→ **Dataset entries**
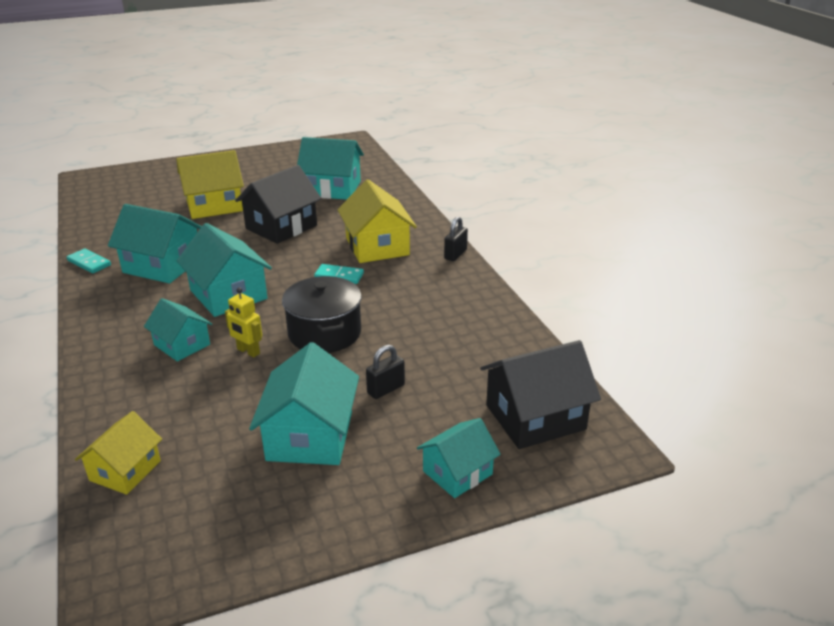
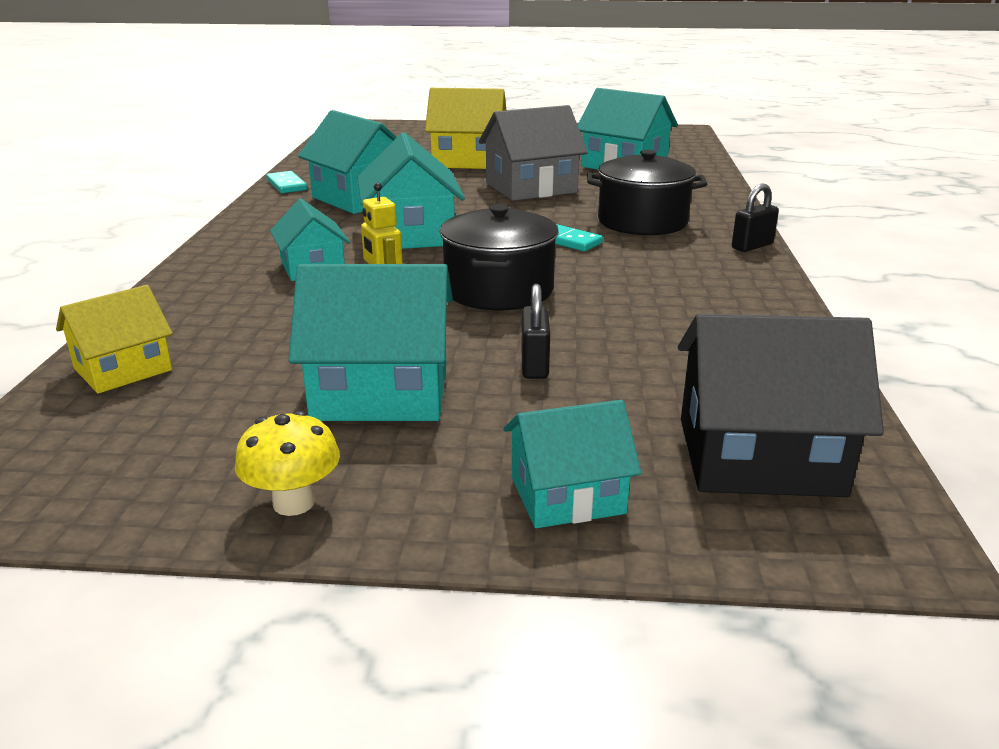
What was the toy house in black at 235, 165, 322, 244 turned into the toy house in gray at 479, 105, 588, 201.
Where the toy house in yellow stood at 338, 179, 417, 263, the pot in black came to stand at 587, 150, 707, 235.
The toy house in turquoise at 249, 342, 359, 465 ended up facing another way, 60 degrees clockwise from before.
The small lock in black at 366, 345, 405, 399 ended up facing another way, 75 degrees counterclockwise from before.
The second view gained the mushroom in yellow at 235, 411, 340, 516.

→ **Exercise aim**
Drop the images and repeat the data exactly.

→ **Response to the exercise**
What was the toy house in black at 235, 165, 322, 244 turned into the toy house in gray at 479, 105, 588, 201.
Where the toy house in yellow stood at 338, 179, 417, 263, the pot in black came to stand at 587, 150, 707, 235.
The toy house in turquoise at 249, 342, 359, 465 ended up facing another way, 60 degrees clockwise from before.
The small lock in black at 366, 345, 405, 399 ended up facing another way, 75 degrees counterclockwise from before.
The second view gained the mushroom in yellow at 235, 411, 340, 516.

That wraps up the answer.